THE TASK: Where the records below show a line containing "(241, 623) = (232, 384): white", start copying; end with the line containing "(168, 336) = (128, 377): none -> pink cake", and copy it too.

(Scene edit records)
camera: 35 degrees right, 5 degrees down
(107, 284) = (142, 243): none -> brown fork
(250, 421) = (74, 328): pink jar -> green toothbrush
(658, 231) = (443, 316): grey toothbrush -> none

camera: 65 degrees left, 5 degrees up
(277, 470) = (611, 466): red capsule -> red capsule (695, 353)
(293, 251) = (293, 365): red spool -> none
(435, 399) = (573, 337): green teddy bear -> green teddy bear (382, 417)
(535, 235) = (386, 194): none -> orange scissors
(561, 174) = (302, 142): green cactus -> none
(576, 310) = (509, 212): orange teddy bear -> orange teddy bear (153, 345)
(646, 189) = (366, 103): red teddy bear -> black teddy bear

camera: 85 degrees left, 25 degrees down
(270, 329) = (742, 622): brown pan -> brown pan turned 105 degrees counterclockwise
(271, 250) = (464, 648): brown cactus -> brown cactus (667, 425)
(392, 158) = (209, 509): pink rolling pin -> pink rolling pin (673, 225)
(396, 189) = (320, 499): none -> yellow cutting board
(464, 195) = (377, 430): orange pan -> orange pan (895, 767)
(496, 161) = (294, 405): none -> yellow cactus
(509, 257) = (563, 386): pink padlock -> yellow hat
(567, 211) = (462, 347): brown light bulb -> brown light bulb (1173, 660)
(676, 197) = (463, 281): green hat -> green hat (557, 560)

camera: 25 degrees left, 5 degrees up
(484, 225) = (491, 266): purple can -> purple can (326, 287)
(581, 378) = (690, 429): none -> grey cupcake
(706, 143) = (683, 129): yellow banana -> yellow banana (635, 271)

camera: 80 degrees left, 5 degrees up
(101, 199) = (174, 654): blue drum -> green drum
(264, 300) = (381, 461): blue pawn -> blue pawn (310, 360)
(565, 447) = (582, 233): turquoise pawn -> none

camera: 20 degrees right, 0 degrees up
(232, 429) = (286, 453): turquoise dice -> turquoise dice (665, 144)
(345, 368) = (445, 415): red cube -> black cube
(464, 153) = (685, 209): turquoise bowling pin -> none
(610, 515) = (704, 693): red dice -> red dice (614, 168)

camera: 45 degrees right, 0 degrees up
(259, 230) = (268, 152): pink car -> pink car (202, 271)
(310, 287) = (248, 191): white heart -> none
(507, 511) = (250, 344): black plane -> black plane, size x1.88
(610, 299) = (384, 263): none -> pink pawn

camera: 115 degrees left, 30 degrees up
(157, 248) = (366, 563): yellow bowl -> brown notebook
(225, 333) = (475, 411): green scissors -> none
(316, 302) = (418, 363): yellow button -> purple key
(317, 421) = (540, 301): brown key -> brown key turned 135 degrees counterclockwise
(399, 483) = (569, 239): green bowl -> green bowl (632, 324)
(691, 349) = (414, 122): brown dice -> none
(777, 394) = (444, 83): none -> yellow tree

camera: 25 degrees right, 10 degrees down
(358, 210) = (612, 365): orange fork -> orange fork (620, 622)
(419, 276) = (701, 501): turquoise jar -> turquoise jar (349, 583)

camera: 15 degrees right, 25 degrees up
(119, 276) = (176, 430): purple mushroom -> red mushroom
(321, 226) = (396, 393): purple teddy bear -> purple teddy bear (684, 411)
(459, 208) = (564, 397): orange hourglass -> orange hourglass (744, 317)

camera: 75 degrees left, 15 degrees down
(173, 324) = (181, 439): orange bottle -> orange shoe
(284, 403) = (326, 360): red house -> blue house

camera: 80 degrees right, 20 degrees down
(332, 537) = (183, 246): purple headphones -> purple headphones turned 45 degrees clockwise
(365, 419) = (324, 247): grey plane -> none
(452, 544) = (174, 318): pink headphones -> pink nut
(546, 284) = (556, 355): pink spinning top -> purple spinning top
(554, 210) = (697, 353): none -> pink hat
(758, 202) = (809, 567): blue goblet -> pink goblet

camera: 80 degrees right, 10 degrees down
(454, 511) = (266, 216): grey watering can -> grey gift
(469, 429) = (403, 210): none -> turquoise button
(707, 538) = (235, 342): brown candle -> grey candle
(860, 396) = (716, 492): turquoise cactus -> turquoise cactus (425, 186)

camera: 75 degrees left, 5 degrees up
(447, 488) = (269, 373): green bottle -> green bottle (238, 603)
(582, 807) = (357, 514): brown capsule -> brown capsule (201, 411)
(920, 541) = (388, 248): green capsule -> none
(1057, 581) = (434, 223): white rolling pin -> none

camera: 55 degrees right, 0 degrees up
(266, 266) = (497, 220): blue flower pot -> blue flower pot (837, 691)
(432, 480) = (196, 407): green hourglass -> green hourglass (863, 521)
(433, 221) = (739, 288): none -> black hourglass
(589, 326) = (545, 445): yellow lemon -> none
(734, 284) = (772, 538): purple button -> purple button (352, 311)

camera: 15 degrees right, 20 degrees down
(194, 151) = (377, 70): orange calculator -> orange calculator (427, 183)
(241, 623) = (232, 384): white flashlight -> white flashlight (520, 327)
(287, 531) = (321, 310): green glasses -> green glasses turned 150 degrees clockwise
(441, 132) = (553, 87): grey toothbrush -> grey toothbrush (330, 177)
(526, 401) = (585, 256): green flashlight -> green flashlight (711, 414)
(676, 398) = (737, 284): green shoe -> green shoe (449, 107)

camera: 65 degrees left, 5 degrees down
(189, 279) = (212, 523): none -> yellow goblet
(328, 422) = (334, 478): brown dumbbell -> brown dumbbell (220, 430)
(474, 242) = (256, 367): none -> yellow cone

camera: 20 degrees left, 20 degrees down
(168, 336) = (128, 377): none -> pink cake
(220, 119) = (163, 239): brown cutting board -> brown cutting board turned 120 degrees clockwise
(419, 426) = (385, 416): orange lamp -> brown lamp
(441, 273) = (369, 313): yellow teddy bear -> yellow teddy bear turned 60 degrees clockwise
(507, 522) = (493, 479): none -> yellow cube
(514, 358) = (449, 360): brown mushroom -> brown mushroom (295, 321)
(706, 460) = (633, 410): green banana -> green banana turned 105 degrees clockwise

OUTPUT FOR THIS TASK:
(241, 623) = (232, 384): white flashlight -> white flashlight (520, 327)
(287, 531) = (321, 310): green glasses -> green glasses turned 150 degrees clockwise
(441, 132) = (553, 87): grey toothbrush -> grey toothbrush (330, 177)
(526, 401) = (585, 256): green flashlight -> green flashlight (711, 414)
(676, 398) = (737, 284): green shoe -> green shoe (449, 107)

camera: 65 degrees left, 5 degrees down
(189, 279) = (212, 523): none -> yellow goblet
(328, 422) = (334, 478): brown dumbbell -> brown dumbbell (220, 430)
(474, 242) = (256, 367): none -> yellow cone

camera: 20 degrees left, 20 degrees down
(168, 336) = (128, 377): none -> pink cake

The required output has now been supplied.